INSTRUCTIONS TO FOLLOW — Render the stretch of the listing from its first line through the line containing "Usha: 5:02 -> none" as a numbered list, omitting any blank lines.

:: MATERIAL TO PROCESS

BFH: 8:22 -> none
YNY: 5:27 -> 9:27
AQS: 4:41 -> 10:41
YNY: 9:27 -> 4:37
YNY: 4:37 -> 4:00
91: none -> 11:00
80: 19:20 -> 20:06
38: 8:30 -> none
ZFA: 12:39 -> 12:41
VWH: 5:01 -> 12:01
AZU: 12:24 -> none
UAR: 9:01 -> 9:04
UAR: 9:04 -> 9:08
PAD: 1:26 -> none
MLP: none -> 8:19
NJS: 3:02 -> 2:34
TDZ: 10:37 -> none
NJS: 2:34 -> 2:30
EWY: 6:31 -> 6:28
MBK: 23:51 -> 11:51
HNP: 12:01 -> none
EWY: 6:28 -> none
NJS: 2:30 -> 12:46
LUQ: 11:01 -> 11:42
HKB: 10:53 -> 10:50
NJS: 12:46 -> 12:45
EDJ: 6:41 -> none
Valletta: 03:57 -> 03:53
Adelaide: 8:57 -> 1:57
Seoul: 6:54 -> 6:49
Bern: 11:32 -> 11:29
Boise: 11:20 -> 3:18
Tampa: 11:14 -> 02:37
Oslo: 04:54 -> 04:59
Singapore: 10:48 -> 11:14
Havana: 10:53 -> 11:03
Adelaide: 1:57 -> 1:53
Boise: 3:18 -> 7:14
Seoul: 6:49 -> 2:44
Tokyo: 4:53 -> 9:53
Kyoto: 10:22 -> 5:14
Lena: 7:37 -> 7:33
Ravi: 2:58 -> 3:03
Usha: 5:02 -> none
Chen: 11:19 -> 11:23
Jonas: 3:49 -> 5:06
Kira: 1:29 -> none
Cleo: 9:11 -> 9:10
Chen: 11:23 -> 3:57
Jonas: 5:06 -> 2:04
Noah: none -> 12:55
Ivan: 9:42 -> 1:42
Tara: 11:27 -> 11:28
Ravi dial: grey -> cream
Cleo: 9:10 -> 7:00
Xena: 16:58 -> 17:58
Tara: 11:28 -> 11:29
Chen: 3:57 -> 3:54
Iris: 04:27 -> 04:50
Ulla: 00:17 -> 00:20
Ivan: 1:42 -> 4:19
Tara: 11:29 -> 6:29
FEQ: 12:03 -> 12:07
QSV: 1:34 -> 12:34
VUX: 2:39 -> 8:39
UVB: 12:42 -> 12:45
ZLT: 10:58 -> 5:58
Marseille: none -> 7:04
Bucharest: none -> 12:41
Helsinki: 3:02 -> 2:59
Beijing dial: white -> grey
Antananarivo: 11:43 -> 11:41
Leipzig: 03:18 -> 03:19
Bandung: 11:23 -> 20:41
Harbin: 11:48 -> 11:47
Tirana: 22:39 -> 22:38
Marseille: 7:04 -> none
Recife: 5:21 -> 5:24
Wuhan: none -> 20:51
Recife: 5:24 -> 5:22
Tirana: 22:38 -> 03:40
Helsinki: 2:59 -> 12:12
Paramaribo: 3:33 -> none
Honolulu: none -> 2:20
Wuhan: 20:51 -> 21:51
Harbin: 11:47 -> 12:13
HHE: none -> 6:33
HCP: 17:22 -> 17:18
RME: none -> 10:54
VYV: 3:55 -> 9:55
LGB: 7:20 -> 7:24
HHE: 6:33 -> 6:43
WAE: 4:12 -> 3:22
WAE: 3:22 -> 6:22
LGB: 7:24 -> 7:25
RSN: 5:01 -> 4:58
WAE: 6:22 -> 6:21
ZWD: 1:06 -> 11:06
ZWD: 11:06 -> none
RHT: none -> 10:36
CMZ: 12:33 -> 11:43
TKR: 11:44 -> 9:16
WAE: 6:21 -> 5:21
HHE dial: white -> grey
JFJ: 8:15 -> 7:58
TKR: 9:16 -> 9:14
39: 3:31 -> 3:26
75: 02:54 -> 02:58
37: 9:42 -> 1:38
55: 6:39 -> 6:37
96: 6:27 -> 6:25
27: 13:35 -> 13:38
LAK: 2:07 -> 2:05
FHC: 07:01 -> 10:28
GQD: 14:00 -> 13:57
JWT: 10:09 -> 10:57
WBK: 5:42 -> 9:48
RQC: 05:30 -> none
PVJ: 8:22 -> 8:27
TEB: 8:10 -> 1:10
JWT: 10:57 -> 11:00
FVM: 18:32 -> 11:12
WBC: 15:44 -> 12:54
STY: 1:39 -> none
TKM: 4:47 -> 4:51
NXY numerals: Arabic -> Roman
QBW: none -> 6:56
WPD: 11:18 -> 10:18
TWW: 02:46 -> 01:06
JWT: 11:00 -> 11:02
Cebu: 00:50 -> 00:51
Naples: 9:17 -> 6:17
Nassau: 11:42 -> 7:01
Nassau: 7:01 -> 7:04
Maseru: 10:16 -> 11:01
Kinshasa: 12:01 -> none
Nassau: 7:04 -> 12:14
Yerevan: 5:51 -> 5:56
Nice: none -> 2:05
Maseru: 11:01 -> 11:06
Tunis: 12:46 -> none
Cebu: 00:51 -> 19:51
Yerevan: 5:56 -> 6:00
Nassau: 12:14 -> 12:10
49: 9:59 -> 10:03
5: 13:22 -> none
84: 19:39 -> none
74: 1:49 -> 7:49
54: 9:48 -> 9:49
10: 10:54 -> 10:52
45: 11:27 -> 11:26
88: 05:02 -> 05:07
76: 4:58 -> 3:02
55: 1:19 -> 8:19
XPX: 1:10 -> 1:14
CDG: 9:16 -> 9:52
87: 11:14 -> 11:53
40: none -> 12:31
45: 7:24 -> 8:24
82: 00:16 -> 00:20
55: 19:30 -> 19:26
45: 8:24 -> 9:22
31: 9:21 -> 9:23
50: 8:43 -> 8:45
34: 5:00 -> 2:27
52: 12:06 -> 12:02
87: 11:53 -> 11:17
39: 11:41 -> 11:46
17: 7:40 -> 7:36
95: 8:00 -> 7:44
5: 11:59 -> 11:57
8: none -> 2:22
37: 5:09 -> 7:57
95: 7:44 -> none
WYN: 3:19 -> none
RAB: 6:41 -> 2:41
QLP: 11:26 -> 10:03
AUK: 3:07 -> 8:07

::::

FULL ANSWER —
1. BFH: 8:22 -> none
2. YNY: 5:27 -> 9:27
3. AQS: 4:41 -> 10:41
4. YNY: 9:27 -> 4:37
5. YNY: 4:37 -> 4:00
6. 91: none -> 11:00
7. 80: 19:20 -> 20:06
8. 38: 8:30 -> none
9. ZFA: 12:39 -> 12:41
10. VWH: 5:01 -> 12:01
11. AZU: 12:24 -> none
12. UAR: 9:01 -> 9:04
13. UAR: 9:04 -> 9:08
14. PAD: 1:26 -> none
15. MLP: none -> 8:19
16. NJS: 3:02 -> 2:34
17. TDZ: 10:37 -> none
18. NJS: 2:34 -> 2:30
19. EWY: 6:31 -> 6:28
20. MBK: 23:51 -> 11:51
21. HNP: 12:01 -> none
22. EWY: 6:28 -> none
23. NJS: 2:30 -> 12:46
24. LUQ: 11:01 -> 11:42
25. HKB: 10:53 -> 10:50
26. NJS: 12:46 -> 12:45
27. EDJ: 6:41 -> none
28. Valletta: 03:57 -> 03:53
29. Adelaide: 8:57 -> 1:57
30. Seoul: 6:54 -> 6:49
31. Bern: 11:32 -> 11:29
32. Boise: 11:20 -> 3:18
33. Tampa: 11:14 -> 02:37
34. Oslo: 04:54 -> 04:59
35. Singapore: 10:48 -> 11:14
36. Havana: 10:53 -> 11:03
37. Adelaide: 1:57 -> 1:53
38. Boise: 3:18 -> 7:14
39. Seoul: 6:49 -> 2:44
40. Tokyo: 4:53 -> 9:53
41. Kyoto: 10:22 -> 5:14
42. Lena: 7:37 -> 7:33
43. Ravi: 2:58 -> 3:03
44. Usha: 5:02 -> none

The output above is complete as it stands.